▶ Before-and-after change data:

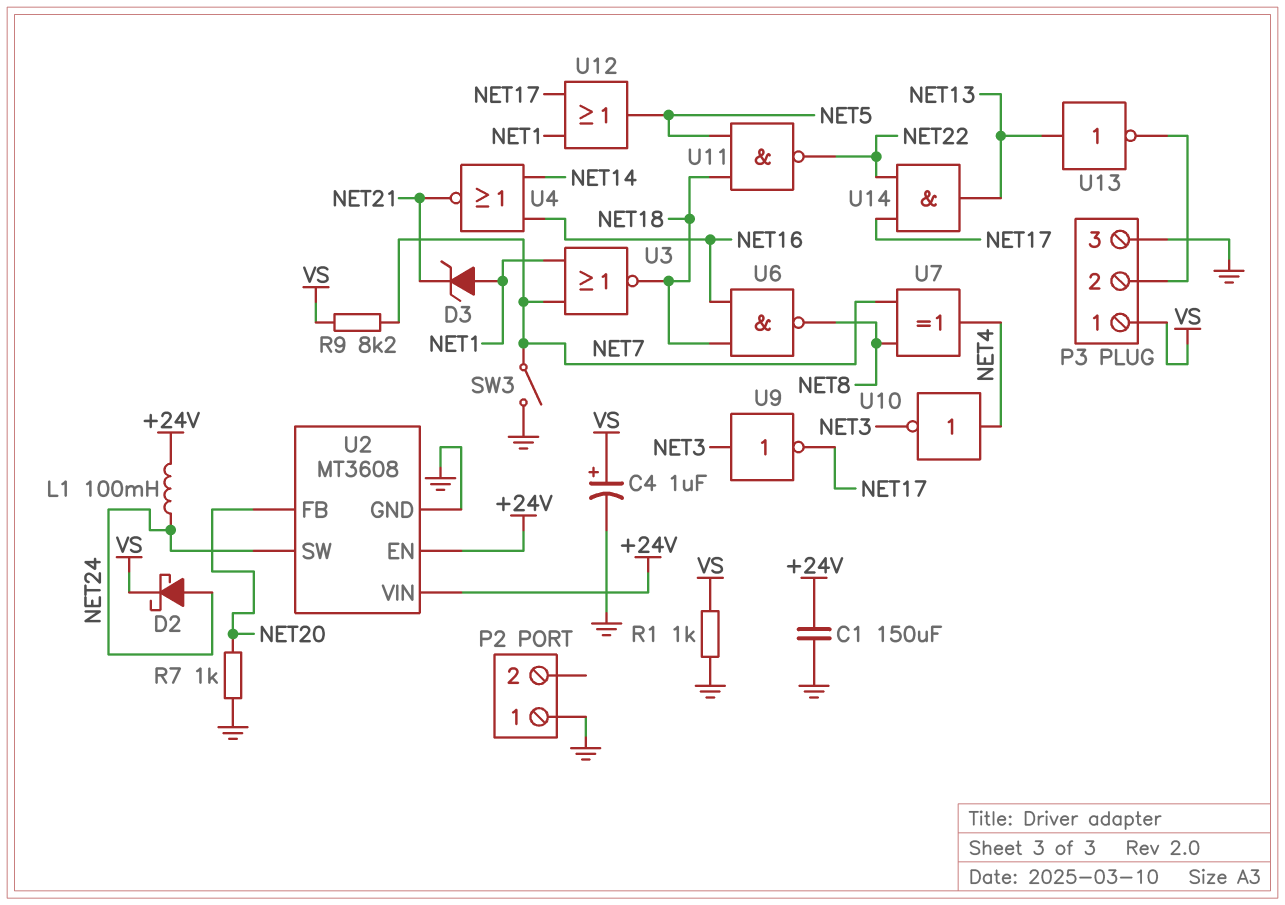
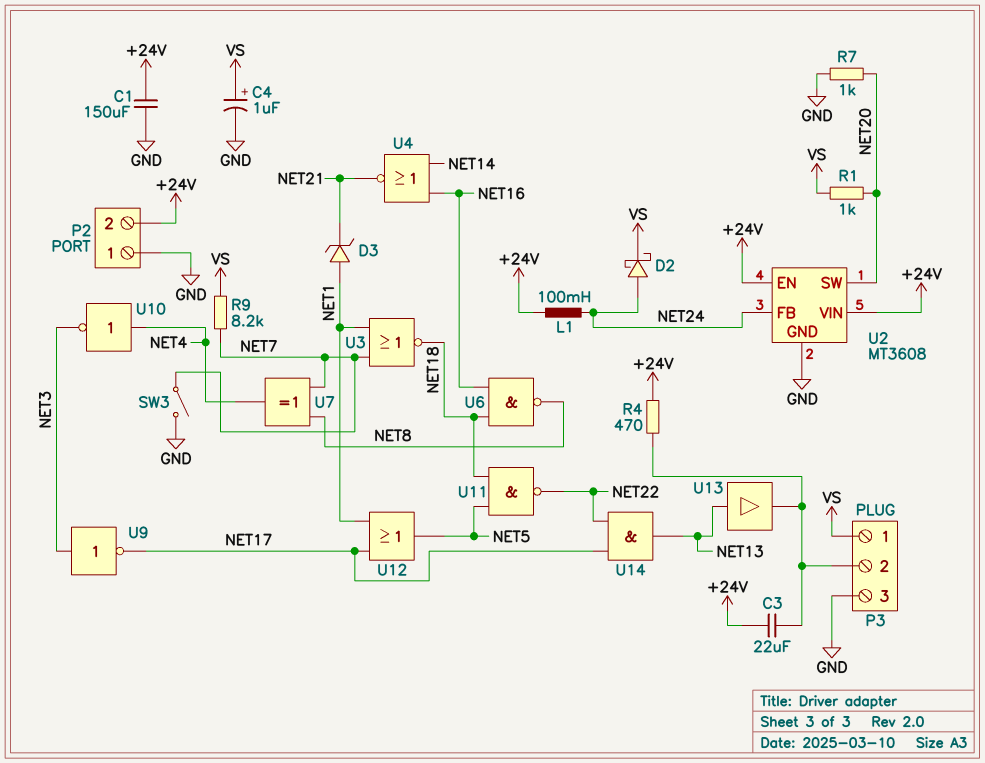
C3: none -> 22uF (+24V, P3/2)
P2 pin 2: none -> +24V
R1: 1k (GND, VS) -> 1k (NET20, VS)
R4: none -> 470 (+24V, P3/2)
U2 pin FB: NET20 -> NET24
U2 pin SW: NET24 -> NET20
U13: NOT (in NET13, out P3/2) -> buffer (in NET13, out P3/2)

▶ Problem description:
Scan the data above line by line. Please say how many lines hold the word "none", and give only that number.

▶ Answer section:
3